→ Problem description:
Repeat the records word for word, excluding any picture.
─── Records for the exercise
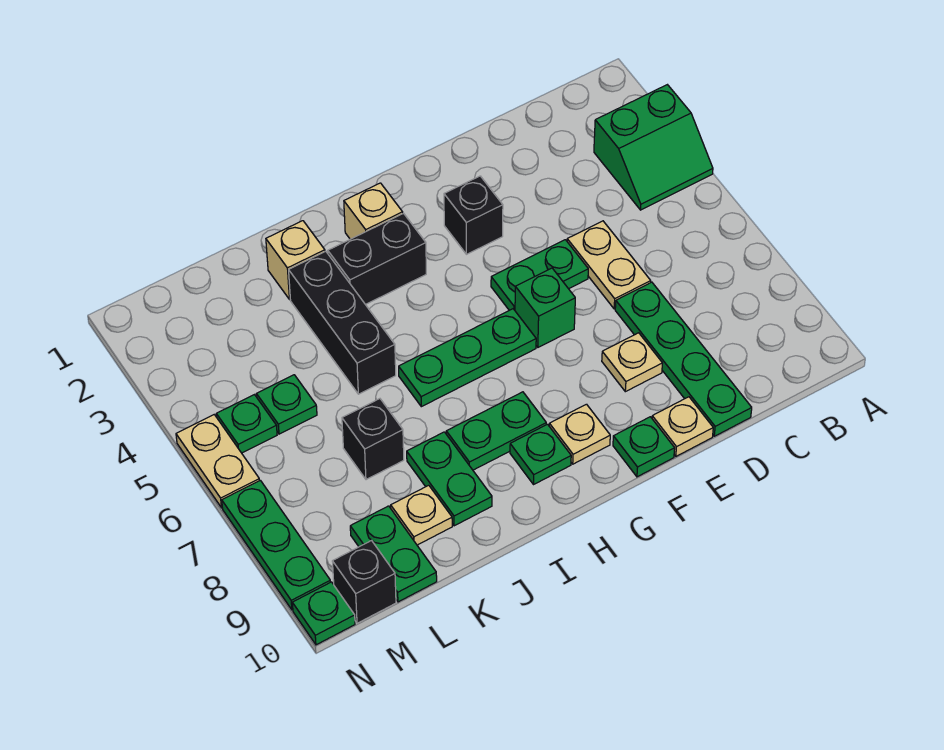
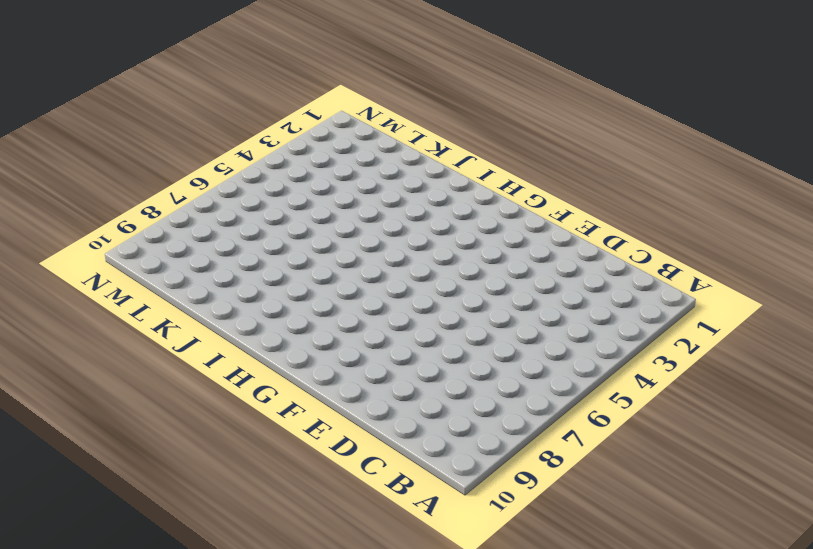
none -> green slope A3:B4 level 1 top 3
none -> tan plate D5:D6 level 1
none -> green plate D7:D10 level 1

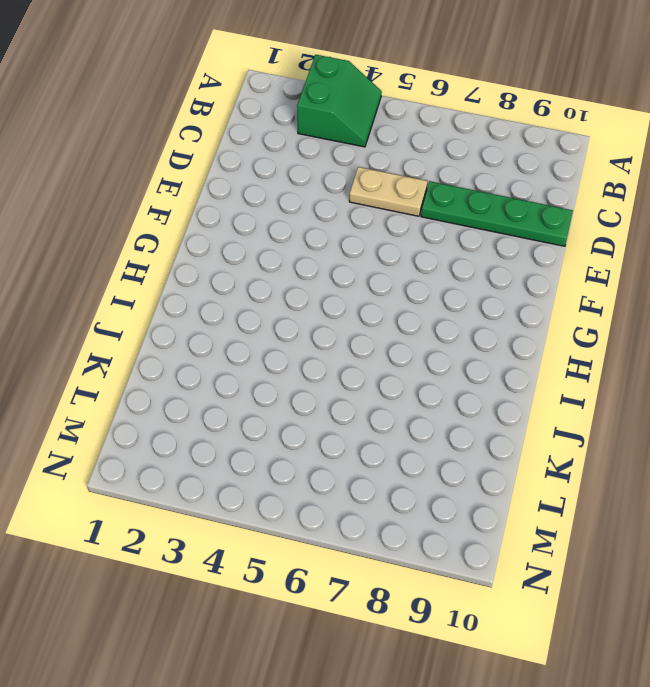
none -> green plate E5:F5 level 1
none -> tan plate E8 level 1
none -> tan plate E10 level 1

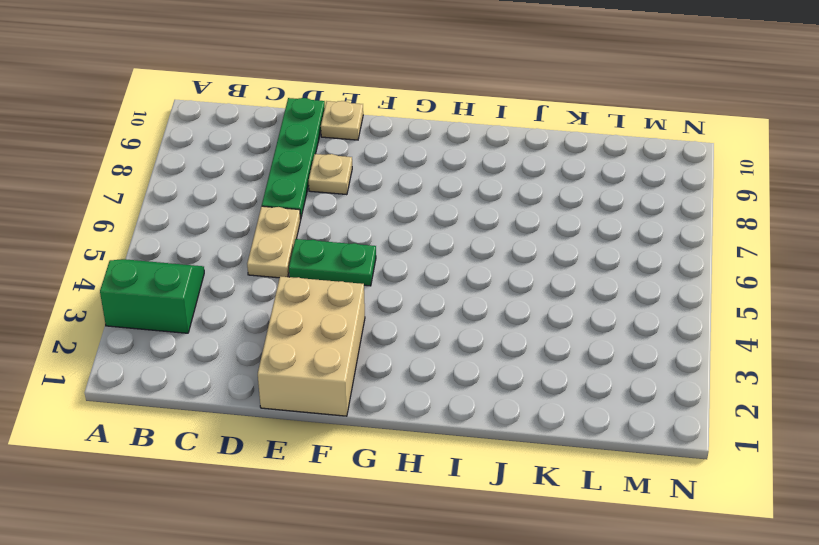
tan brick E1:F3 level 1 -> black brick F3 level 1
none -> green brick F6 level 1
none -> green plate F10 level 1
none -> green plate G6:I6 level 1

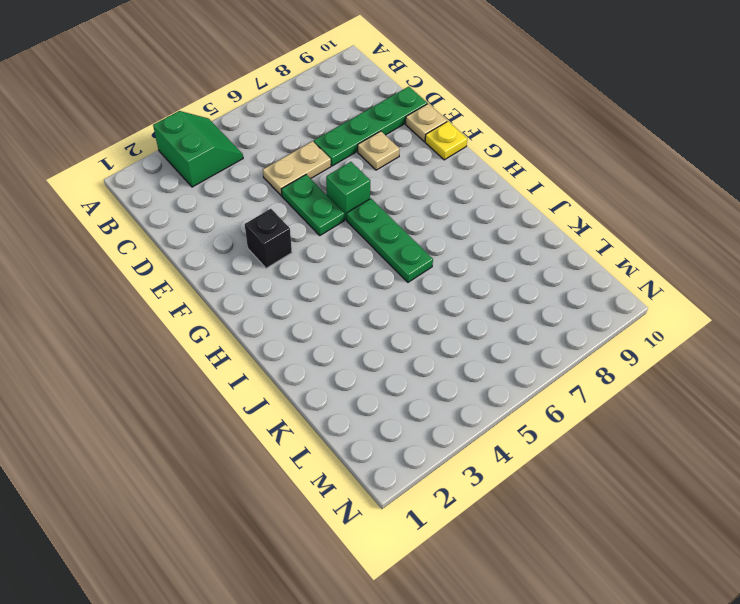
yellow plate F10 level 1 -> green plate F10 level 1
none -> tan plate G9 level 1
none -> tan brick H2 level 1
none -> black brick H3:I3 level 1

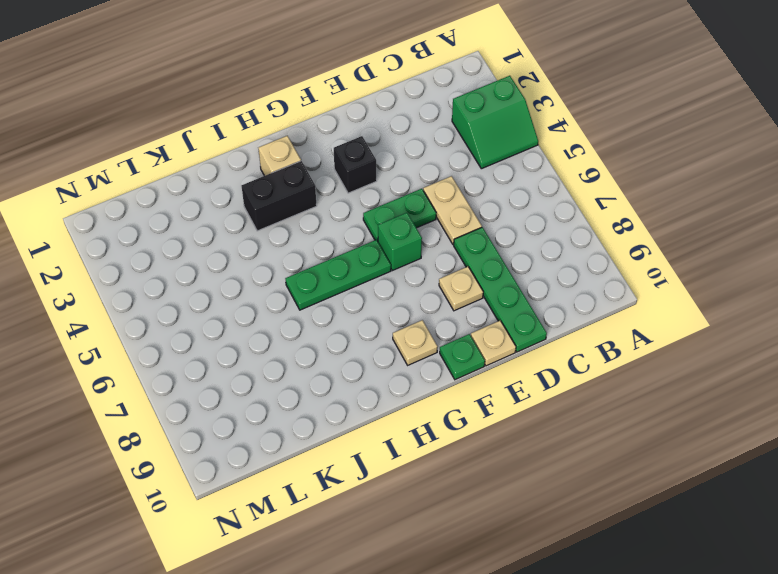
none -> green plate H8:I8 level 1
none -> green plate H9 level 1
none -> tan brick J2 level 1

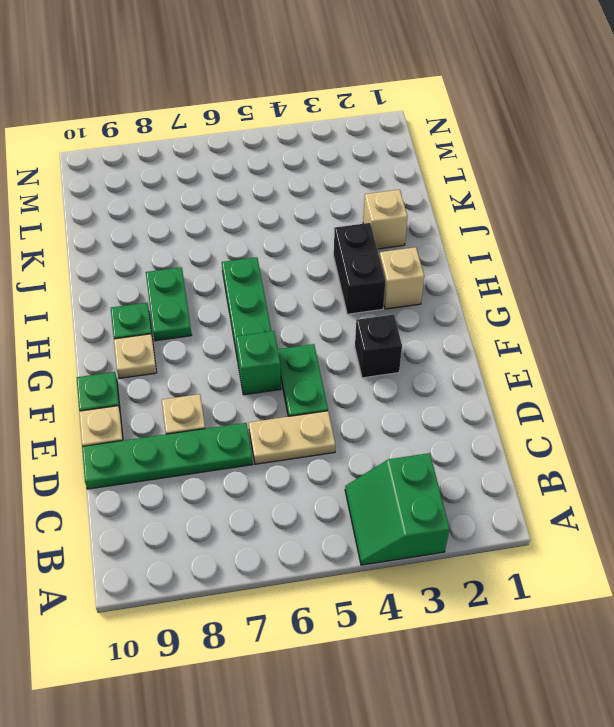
none -> black brick J3:J5 level 1
none -> green plate J8:J9 level 1
none -> black brick K7 level 1

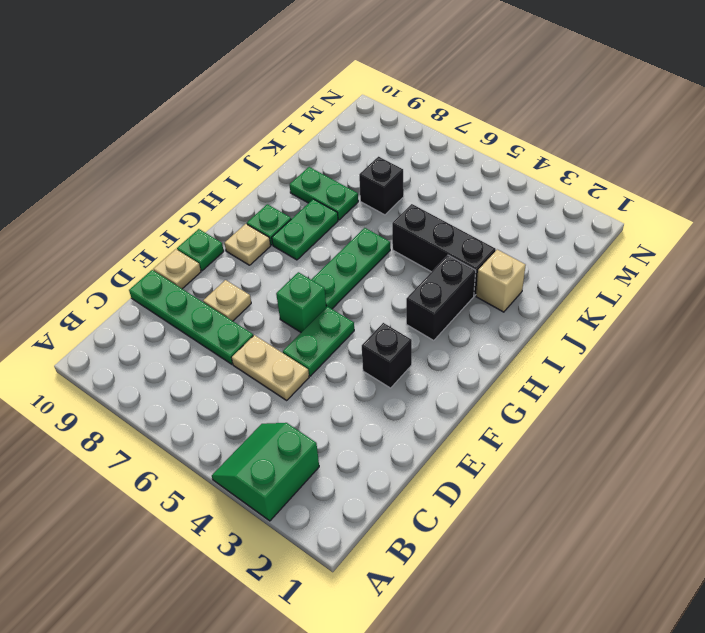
none -> tan brick H2 level 1
none -> tan plate K9 level 1
none -> green plate L5 level 1

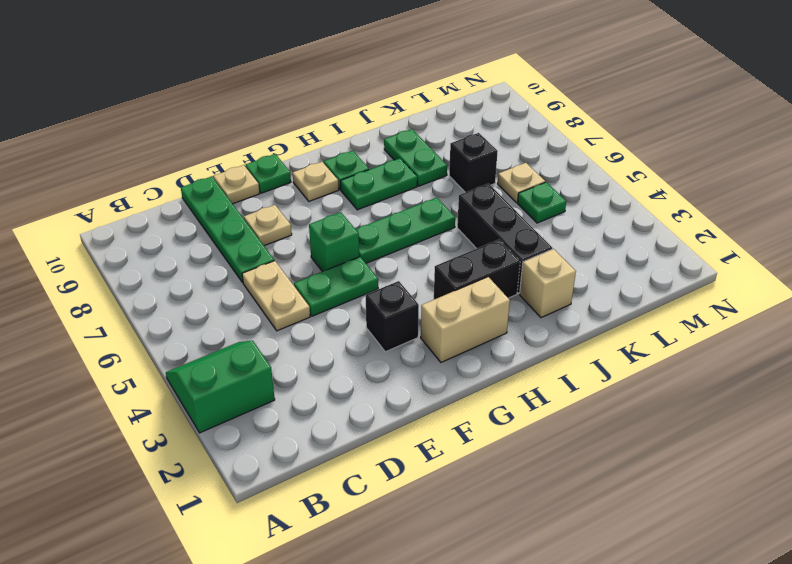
tan brick G2:H2 level 1 -> tan brick H2 level 1
tan plate L6 level 1 -> tan plate K9 level 1
none -> green plate L9:L10 level 1
none -> green plate M5 level 1
none -> black brick M10 level 1

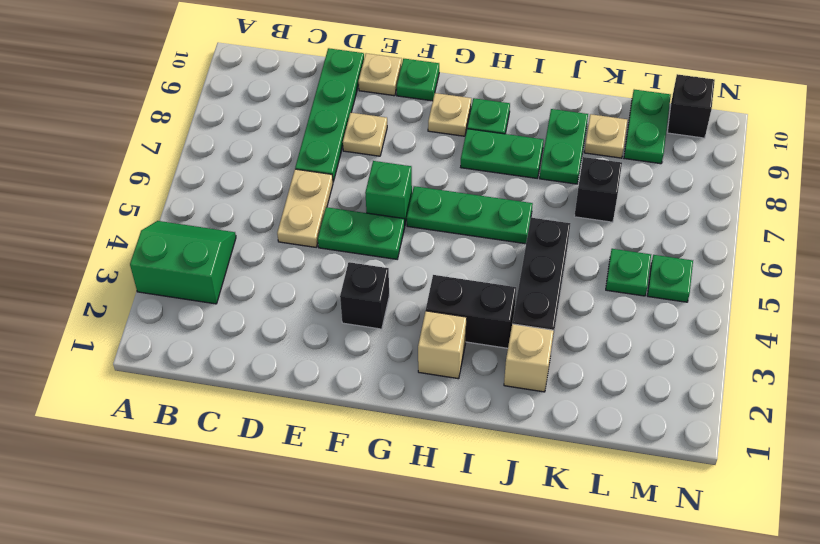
none -> tan plate N5:N6 level 1
none -> green plate N7:N9 level 1
none -> green plate N10 level 1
──────
→ Output of the task:
none -> green slope A3:B4 level 1 top 3
none -> tan plate D5:D6 level 1
none -> green plate D7:D10 level 1

none -> green plate E5:F5 level 1
none -> tan plate E8 level 1
none -> tan plate E10 level 1

tan brick E1:F3 level 1 -> black brick F3 level 1
none -> green brick F6 level 1
none -> green plate F10 level 1
none -> green plate G6:I6 level 1

yellow plate F10 level 1 -> green plate F10 level 1
none -> tan plate G9 level 1
none -> tan brick H2 level 1
none -> black brick H3:I3 level 1

none -> green plate H8:I8 level 1
none -> green plate H9 level 1
none -> tan brick J2 level 1

none -> black brick J3:J5 level 1
none -> green plate J8:J9 level 1
none -> black brick K7 level 1

none -> tan brick H2 level 1
none -> tan plate K9 level 1
none -> green plate L5 level 1

tan brick G2:H2 level 1 -> tan brick H2 level 1
tan plate L6 level 1 -> tan plate K9 level 1
none -> green plate L9:L10 level 1
none -> green plate M5 level 1
none -> black brick M10 level 1

none -> tan plate N5:N6 level 1
none -> green plate N7:N9 level 1
none -> green plate N10 level 1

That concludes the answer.